::: STORED ROWS
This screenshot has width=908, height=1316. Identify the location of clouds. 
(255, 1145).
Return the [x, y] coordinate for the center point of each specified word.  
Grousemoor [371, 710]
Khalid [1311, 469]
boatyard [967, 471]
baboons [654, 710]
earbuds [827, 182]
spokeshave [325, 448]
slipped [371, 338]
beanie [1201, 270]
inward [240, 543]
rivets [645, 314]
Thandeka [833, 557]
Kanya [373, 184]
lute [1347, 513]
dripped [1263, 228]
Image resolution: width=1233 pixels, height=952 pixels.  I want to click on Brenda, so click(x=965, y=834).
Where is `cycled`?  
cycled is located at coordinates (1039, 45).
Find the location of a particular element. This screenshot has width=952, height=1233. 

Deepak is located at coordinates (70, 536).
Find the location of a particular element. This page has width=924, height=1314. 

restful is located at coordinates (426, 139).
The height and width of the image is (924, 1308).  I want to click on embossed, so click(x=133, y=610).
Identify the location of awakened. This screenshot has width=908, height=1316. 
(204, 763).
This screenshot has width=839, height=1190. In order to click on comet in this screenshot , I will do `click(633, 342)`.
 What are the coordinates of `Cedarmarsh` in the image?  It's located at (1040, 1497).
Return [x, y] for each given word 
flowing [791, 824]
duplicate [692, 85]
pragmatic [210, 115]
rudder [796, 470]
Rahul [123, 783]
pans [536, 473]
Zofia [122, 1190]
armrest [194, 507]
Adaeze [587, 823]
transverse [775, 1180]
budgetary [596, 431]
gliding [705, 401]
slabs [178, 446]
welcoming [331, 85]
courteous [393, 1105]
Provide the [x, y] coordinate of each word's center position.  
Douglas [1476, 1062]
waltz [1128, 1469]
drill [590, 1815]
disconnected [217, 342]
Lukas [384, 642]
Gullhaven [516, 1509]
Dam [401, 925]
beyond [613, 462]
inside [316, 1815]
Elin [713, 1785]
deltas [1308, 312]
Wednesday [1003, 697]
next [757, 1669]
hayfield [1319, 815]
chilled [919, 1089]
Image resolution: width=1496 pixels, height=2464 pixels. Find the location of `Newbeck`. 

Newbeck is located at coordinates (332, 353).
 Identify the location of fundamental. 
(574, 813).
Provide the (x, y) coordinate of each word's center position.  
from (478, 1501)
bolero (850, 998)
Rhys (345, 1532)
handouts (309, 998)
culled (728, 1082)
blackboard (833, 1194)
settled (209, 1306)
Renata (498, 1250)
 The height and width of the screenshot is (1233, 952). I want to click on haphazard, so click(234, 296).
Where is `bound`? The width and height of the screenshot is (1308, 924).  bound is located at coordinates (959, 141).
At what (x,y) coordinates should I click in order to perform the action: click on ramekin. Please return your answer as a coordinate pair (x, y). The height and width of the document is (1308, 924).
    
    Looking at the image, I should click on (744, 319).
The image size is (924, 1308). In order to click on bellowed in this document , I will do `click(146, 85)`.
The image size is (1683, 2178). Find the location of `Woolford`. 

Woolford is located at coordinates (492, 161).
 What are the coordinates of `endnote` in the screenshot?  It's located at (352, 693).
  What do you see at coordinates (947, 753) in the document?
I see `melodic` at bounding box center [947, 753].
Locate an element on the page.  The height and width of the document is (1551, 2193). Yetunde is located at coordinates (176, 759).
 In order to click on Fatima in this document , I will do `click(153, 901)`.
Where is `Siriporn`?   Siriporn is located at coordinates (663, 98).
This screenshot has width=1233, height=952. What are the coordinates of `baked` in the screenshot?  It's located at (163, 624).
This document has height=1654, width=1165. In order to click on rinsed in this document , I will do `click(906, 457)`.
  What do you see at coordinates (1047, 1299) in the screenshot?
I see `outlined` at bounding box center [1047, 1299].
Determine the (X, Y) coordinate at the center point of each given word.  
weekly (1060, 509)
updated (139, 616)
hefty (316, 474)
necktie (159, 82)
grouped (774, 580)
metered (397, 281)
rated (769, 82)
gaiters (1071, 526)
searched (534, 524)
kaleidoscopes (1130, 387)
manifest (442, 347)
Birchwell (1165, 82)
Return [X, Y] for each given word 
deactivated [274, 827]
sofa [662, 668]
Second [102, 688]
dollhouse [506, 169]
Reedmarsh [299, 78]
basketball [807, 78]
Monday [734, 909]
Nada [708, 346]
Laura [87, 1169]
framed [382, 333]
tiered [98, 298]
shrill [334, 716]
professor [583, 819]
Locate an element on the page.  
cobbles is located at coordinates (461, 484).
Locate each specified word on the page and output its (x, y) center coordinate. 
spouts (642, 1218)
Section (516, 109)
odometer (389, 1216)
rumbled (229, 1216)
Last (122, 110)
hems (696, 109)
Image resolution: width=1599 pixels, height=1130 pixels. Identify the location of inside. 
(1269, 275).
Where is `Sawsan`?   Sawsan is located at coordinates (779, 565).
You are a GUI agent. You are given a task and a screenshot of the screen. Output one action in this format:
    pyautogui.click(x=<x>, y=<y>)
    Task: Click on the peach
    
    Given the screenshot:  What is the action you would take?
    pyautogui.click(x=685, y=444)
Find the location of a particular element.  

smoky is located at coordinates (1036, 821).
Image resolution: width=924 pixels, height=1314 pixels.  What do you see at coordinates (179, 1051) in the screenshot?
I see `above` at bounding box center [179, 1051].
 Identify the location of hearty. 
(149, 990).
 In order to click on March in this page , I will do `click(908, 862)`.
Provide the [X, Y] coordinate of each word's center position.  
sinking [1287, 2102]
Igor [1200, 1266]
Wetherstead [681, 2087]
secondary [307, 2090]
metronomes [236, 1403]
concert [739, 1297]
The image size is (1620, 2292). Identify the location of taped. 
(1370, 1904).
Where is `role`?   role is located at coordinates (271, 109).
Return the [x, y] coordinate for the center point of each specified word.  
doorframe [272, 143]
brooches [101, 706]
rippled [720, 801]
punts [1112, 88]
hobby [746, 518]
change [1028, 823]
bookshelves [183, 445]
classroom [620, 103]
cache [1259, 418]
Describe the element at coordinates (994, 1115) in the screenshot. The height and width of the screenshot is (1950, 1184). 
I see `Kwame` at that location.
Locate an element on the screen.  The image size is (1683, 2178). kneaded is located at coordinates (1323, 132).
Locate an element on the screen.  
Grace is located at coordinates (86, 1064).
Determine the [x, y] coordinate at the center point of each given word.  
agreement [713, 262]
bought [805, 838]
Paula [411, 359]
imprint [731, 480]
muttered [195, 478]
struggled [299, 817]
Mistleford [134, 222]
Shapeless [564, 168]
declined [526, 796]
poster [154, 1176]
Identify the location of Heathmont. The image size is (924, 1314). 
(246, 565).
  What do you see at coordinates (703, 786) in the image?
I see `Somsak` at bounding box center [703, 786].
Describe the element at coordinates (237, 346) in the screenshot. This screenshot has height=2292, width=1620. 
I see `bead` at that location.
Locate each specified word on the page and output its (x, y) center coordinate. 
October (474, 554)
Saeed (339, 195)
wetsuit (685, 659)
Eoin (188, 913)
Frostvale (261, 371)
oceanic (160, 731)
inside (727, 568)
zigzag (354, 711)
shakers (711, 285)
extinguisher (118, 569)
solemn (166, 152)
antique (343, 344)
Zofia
::::::
EXERCISE INSTRUCTIONS
Print every entry above again, line for line, with no changes.

TASK RESULT
This screenshot has width=908, height=1316. Identify the location of clouds. 
(255, 1145).
Return the [x, y] coordinate for the center point of each specified word.  
Grousemoor [371, 710]
Khalid [1311, 469]
boatyard [967, 471]
baboons [654, 710]
earbuds [827, 182]
spokeshave [325, 448]
slipped [371, 338]
beanie [1201, 270]
inward [240, 543]
rivets [645, 314]
Thandeka [833, 557]
Kanya [373, 184]
lute [1347, 513]
dripped [1263, 228]
Image resolution: width=1233 pixels, height=952 pixels.  I want to click on Brenda, so click(x=965, y=834).
Where is `cycled`?  
cycled is located at coordinates (1039, 45).
Find the location of a particular element. This screenshot has width=952, height=1233. 

Deepak is located at coordinates (70, 536).
Find the location of a particular element. This page has width=924, height=1314. 

restful is located at coordinates (426, 139).
The height and width of the image is (924, 1308).  I want to click on embossed, so click(x=133, y=610).
Identify the location of awakened. This screenshot has width=908, height=1316. 
(204, 763).
This screenshot has width=839, height=1190. In order to click on comet in this screenshot , I will do `click(633, 342)`.
 What are the coordinates of `Cedarmarsh` in the image?  It's located at (1040, 1497).
Return [x, y] for each given word 
flowing [791, 824]
duplicate [692, 85]
pragmatic [210, 115]
rudder [796, 470]
Rahul [123, 783]
pans [536, 473]
Zofia [122, 1190]
armrest [194, 507]
Adaeze [587, 823]
transverse [775, 1180]
budgetary [596, 431]
gliding [705, 401]
slabs [178, 446]
welcoming [331, 85]
courteous [393, 1105]
Provide the [x, y] coordinate of each word's center position.  
Douglas [1476, 1062]
waltz [1128, 1469]
drill [590, 1815]
disconnected [217, 342]
Lukas [384, 642]
Gullhaven [516, 1509]
Dam [401, 925]
beyond [613, 462]
inside [316, 1815]
Elin [713, 1785]
deltas [1308, 312]
Wednesday [1003, 697]
next [757, 1669]
hayfield [1319, 815]
chilled [919, 1089]
Image resolution: width=1496 pixels, height=2464 pixels. Find the location of `Newbeck`. 

Newbeck is located at coordinates (332, 353).
 Identify the location of fundamental. 
(574, 813).
Provide the (x, y) coordinate of each word's center position.  
from (478, 1501)
bolero (850, 998)
Rhys (345, 1532)
handouts (309, 998)
culled (728, 1082)
blackboard (833, 1194)
settled (209, 1306)
Renata (498, 1250)
 The height and width of the screenshot is (1233, 952). I want to click on haphazard, so click(234, 296).
Where is `bound`? The width and height of the screenshot is (1308, 924).  bound is located at coordinates (959, 141).
At what (x,y) coordinates should I click in order to perform the action: click on ramekin. Please return your answer as a coordinate pair (x, y). The height and width of the document is (1308, 924).
    
    Looking at the image, I should click on (744, 319).
The image size is (924, 1308). In order to click on bellowed in this document , I will do `click(146, 85)`.
The image size is (1683, 2178). Find the location of `Woolford`. 

Woolford is located at coordinates (492, 161).
 What are the coordinates of `endnote` in the screenshot?  It's located at (352, 693).
  What do you see at coordinates (947, 753) in the document?
I see `melodic` at bounding box center [947, 753].
Locate an element on the page.  The height and width of the document is (1551, 2193). Yetunde is located at coordinates (176, 759).
 In order to click on Fatima in this document , I will do `click(153, 901)`.
Where is `Siriporn`?   Siriporn is located at coordinates (663, 98).
This screenshot has width=1233, height=952. What are the coordinates of `baked` in the screenshot?  It's located at (163, 624).
This document has height=1654, width=1165. In order to click on rinsed in this document , I will do `click(906, 457)`.
  What do you see at coordinates (1047, 1299) in the screenshot?
I see `outlined` at bounding box center [1047, 1299].
Determine the (X, Y) coordinate at the center point of each given word.  
weekly (1060, 509)
updated (139, 616)
hefty (316, 474)
necktie (159, 82)
grouped (774, 580)
metered (397, 281)
rated (769, 82)
gaiters (1071, 526)
searched (534, 524)
kaleidoscopes (1130, 387)
manifest (442, 347)
Birchwell (1165, 82)
Return [X, Y] for each given word 
deactivated [274, 827]
sofa [662, 668]
Second [102, 688]
dollhouse [506, 169]
Reedmarsh [299, 78]
basketball [807, 78]
Monday [734, 909]
Nada [708, 346]
Laura [87, 1169]
framed [382, 333]
tiered [98, 298]
shrill [334, 716]
professor [583, 819]
Locate an element on the page.  
cobbles is located at coordinates (461, 484).
Locate each specified word on the page and output its (x, y) center coordinate. 
spouts (642, 1218)
Section (516, 109)
odometer (389, 1216)
rumbled (229, 1216)
Last (122, 110)
hems (696, 109)
Image resolution: width=1599 pixels, height=1130 pixels. Identify the location of inside. 
(1269, 275).
Where is `Sawsan`?   Sawsan is located at coordinates (779, 565).
You are a GUI agent. You are given a task and a screenshot of the screen. Output one action in this format:
    pyautogui.click(x=<x>, y=<y>)
    Task: Click on the peach
    
    Given the screenshot:  What is the action you would take?
    pyautogui.click(x=685, y=444)
Find the location of a particular element.  

smoky is located at coordinates (1036, 821).
Image resolution: width=924 pixels, height=1314 pixels.  What do you see at coordinates (179, 1051) in the screenshot?
I see `above` at bounding box center [179, 1051].
 Identify the location of hearty. 
(149, 990).
 In order to click on March in this page , I will do `click(908, 862)`.
Provide the [X, Y] coordinate of each word's center position.  
sinking [1287, 2102]
Igor [1200, 1266]
Wetherstead [681, 2087]
secondary [307, 2090]
metronomes [236, 1403]
concert [739, 1297]
The image size is (1620, 2292). Identify the location of taped. 
(1370, 1904).
Where is `role`?   role is located at coordinates (271, 109).
Return the [x, y] coordinate for the center point of each specified word.  
doorframe [272, 143]
brooches [101, 706]
rippled [720, 801]
punts [1112, 88]
hobby [746, 518]
change [1028, 823]
bookshelves [183, 445]
classroom [620, 103]
cache [1259, 418]
Describe the element at coordinates (994, 1115) in the screenshot. The height and width of the screenshot is (1950, 1184). 
I see `Kwame` at that location.
Locate an element on the screen.  The image size is (1683, 2178). kneaded is located at coordinates (1323, 132).
Locate an element on the screen.  
Grace is located at coordinates (86, 1064).
Determine the [x, y] coordinate at the center point of each given word.  
agreement [713, 262]
bought [805, 838]
Paula [411, 359]
imprint [731, 480]
muttered [195, 478]
struggled [299, 817]
Mistleford [134, 222]
Shapeless [564, 168]
declined [526, 796]
poster [154, 1176]
Identify the location of Heathmont. The image size is (924, 1314). 
(246, 565).
  What do you see at coordinates (703, 786) in the image?
I see `Somsak` at bounding box center [703, 786].
Describe the element at coordinates (237, 346) in the screenshot. This screenshot has height=2292, width=1620. 
I see `bead` at that location.
Locate each specified word on the page and output its (x, y) center coordinate. 
October (474, 554)
Saeed (339, 195)
wetsuit (685, 659)
Eoin (188, 913)
Frostvale (261, 371)
oceanic (160, 731)
inside (727, 568)
zigzag (354, 711)
shakers (711, 285)
extinguisher (118, 569)
solemn (166, 152)
antique (343, 344)
Zofia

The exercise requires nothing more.